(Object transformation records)

....

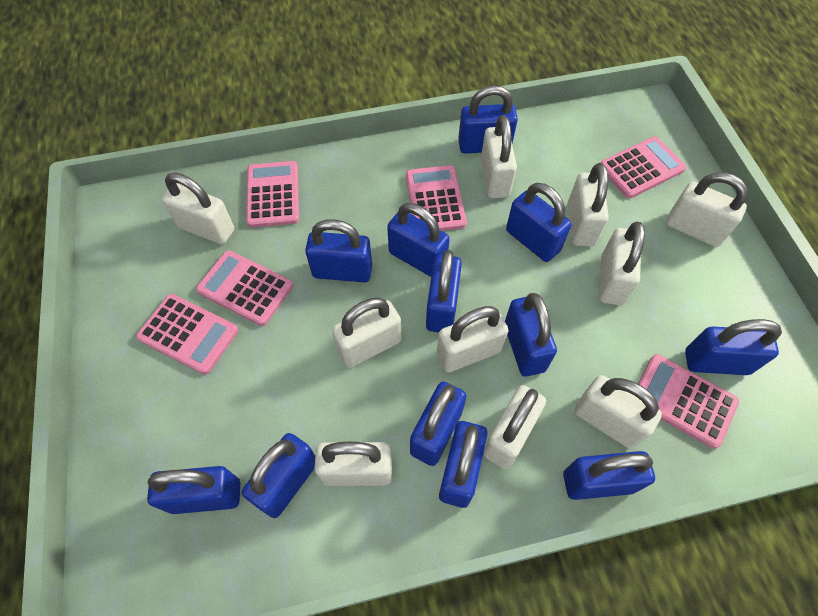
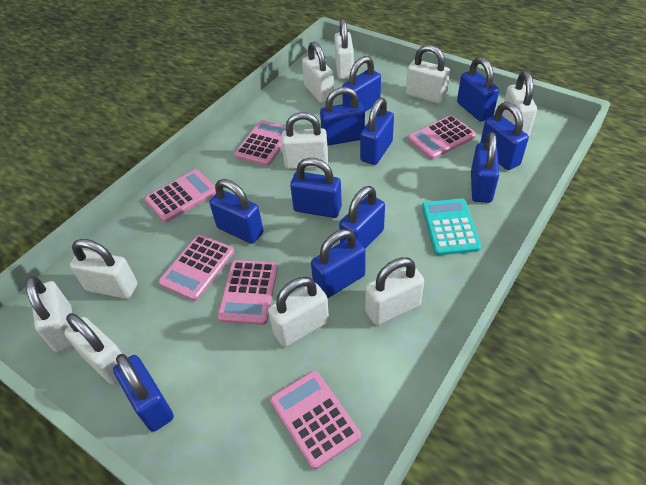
blue padlock: 12 -> 11
turquoise calculator: 0 -> 1

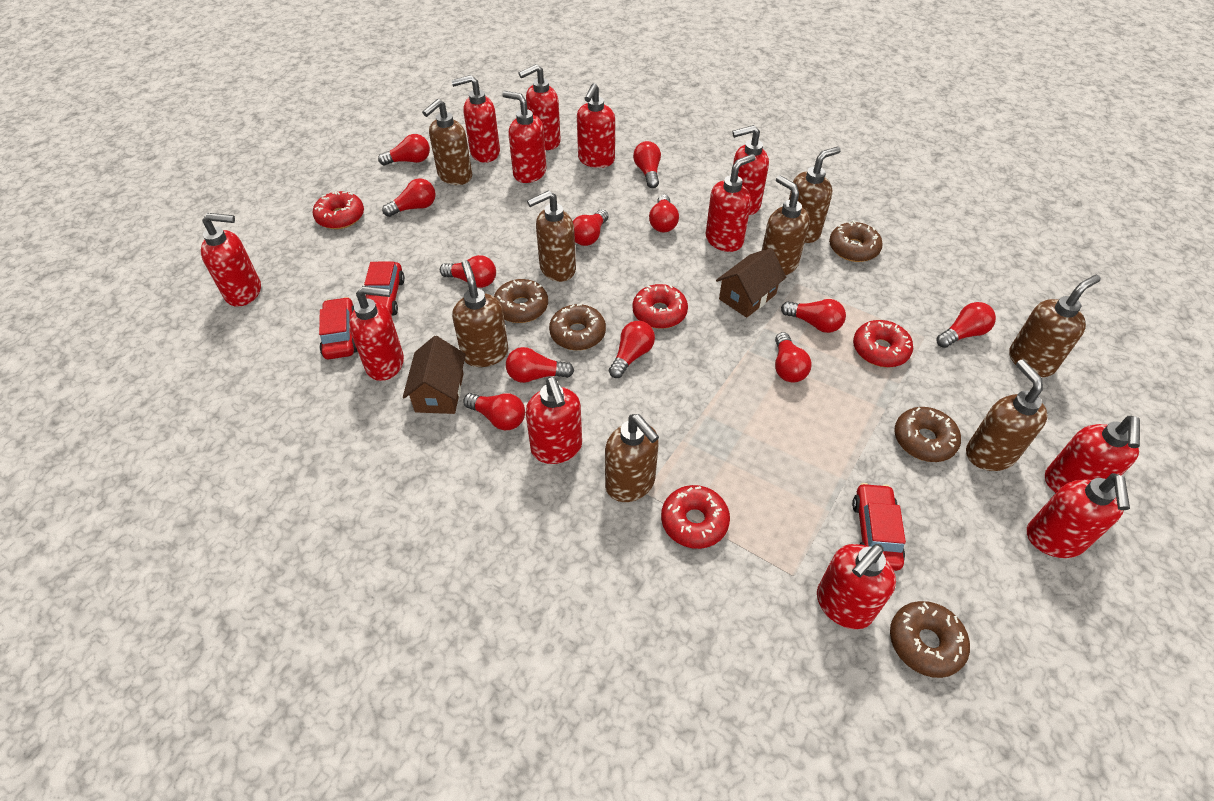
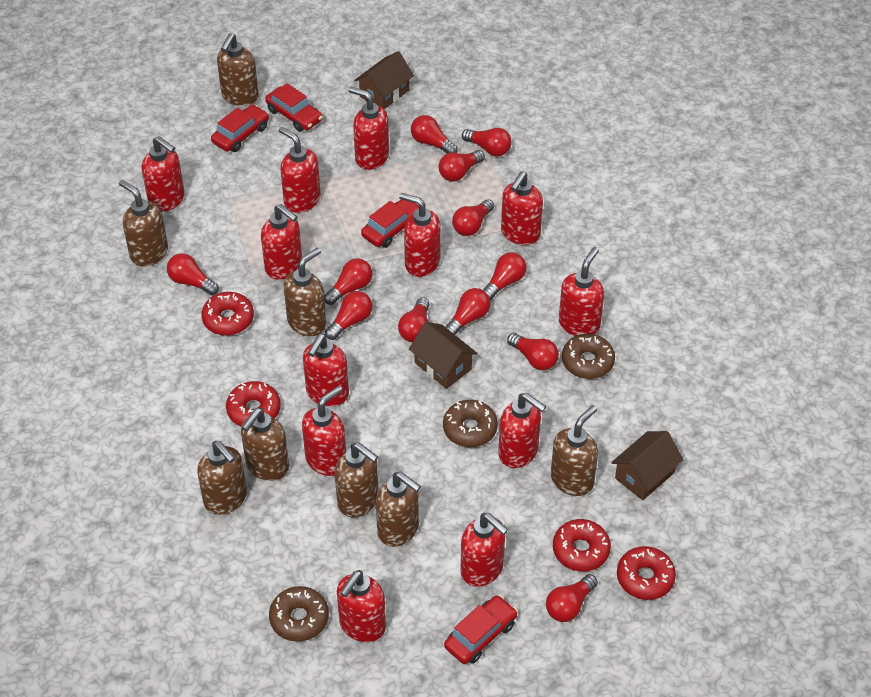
brown donut: 5 -> 3
brown house: 2 -> 3
red car: 3 -> 4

....

• **ACTIVITY**
Transcribe the records above exactly as they appear, leaving out any pictures.

• **FINISHED TASK**
blue padlock: 12 -> 11
turquoise calculator: 0 -> 1

brown donut: 5 -> 3
brown house: 2 -> 3
red car: 3 -> 4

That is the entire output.